Problem requirements >> The records follow. Count the lines holding "moved" and give only the number.

Records supplied >>
=== Begin Enclosure ===

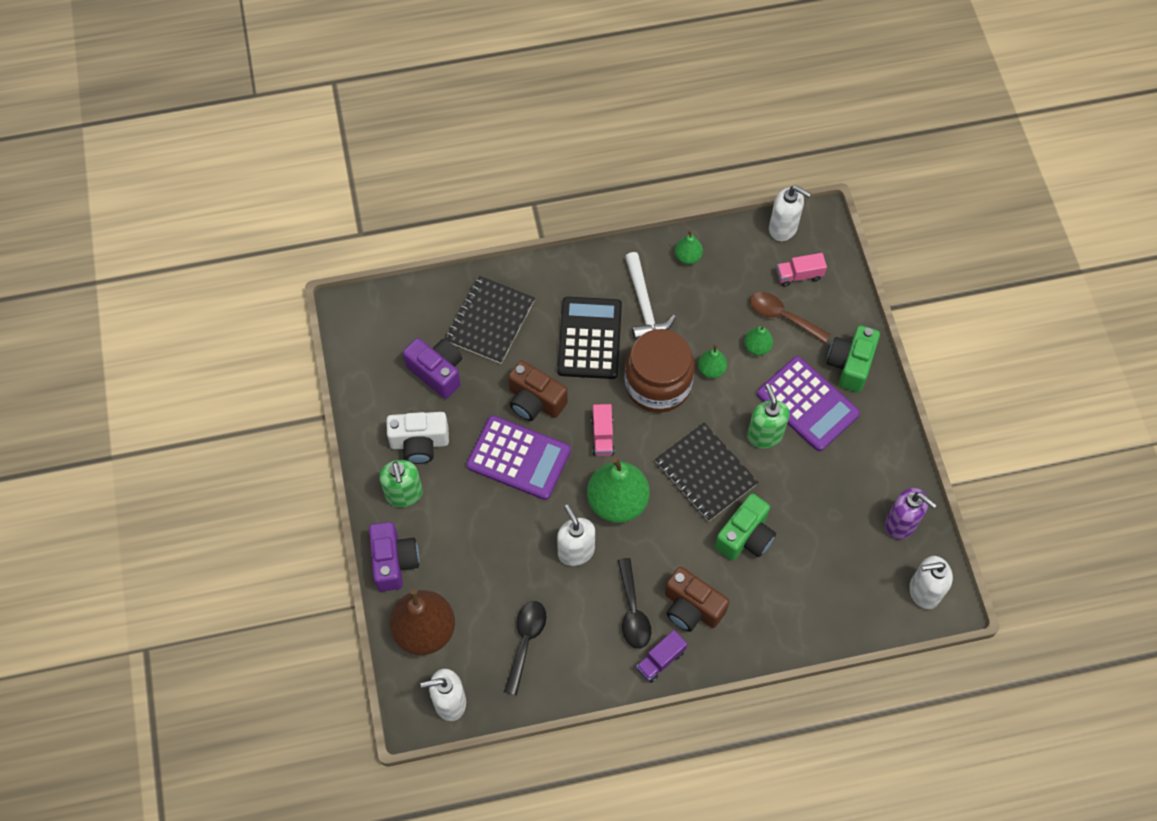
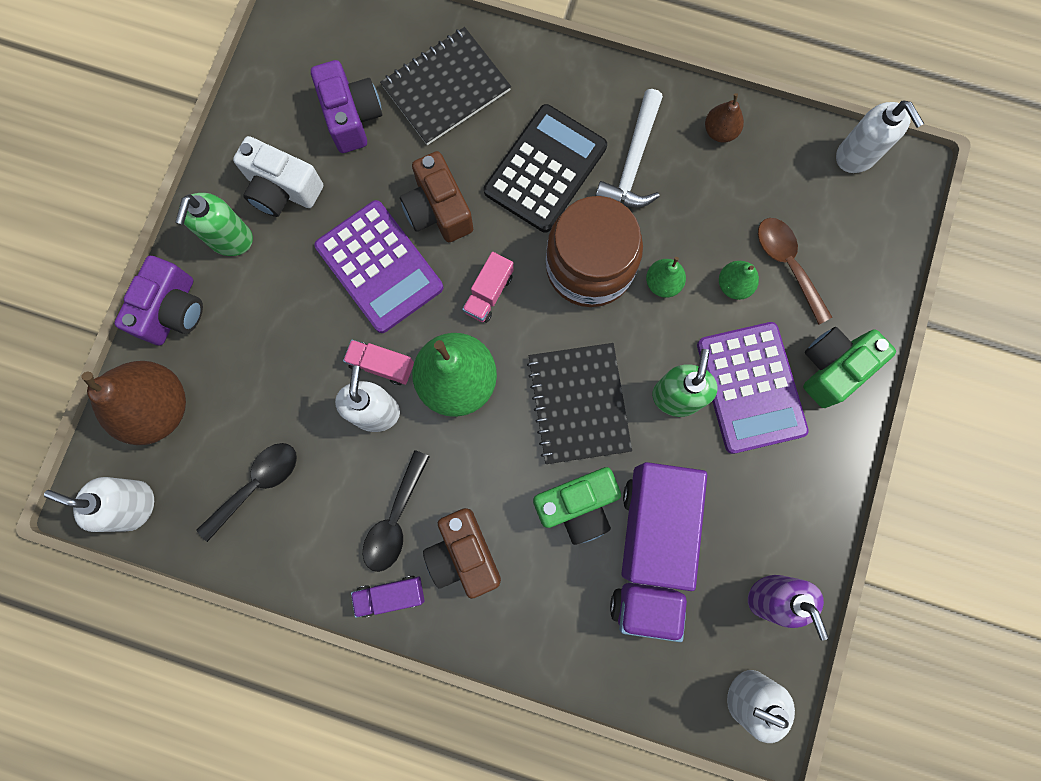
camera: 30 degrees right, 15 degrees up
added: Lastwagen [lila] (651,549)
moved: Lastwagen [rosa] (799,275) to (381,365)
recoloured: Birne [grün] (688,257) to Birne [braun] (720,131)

=== End Enclosure ===
=== Begin Enclosure ===

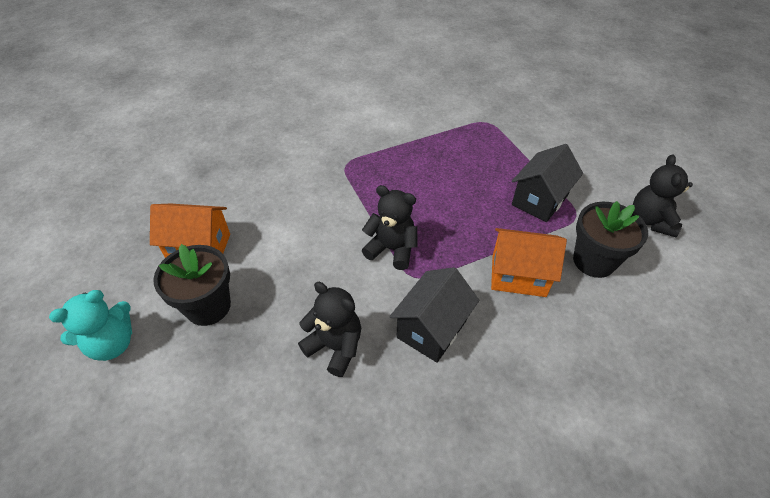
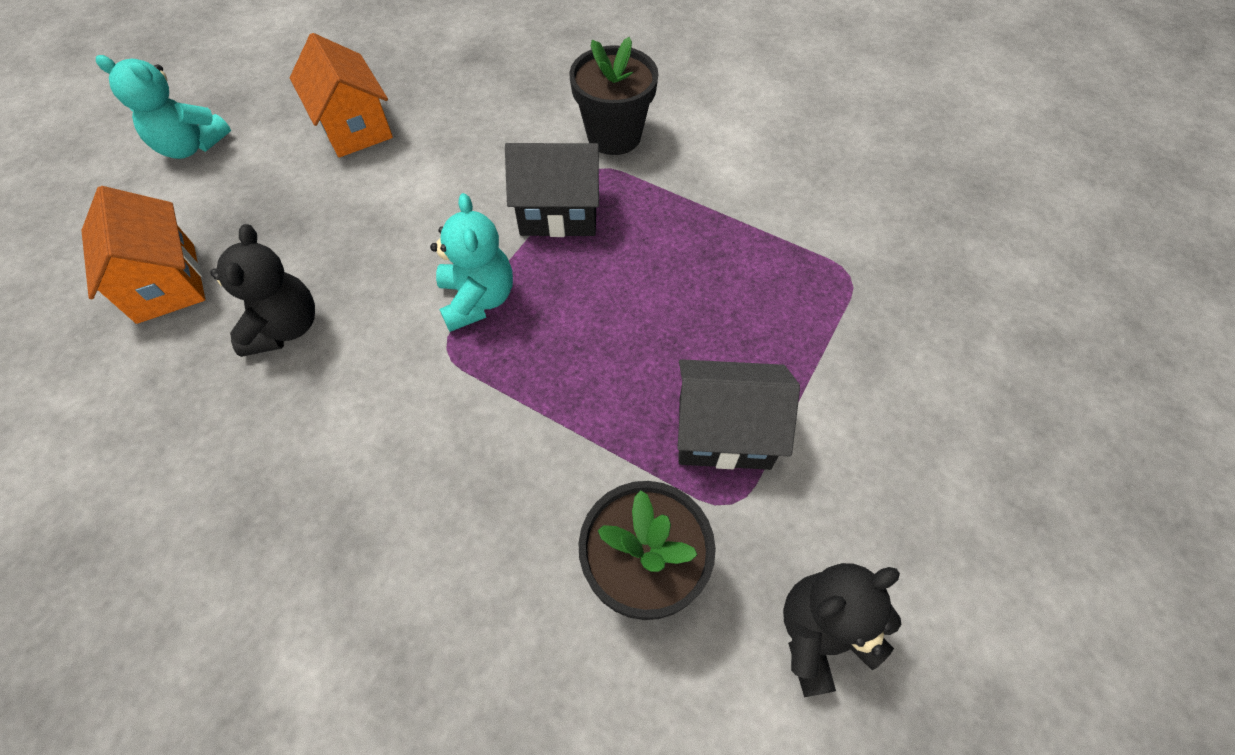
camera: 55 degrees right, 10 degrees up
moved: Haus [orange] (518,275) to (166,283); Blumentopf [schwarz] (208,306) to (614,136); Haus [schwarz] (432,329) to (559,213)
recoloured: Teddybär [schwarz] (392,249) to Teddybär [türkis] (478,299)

=== End Enclosure ===

Result >> 2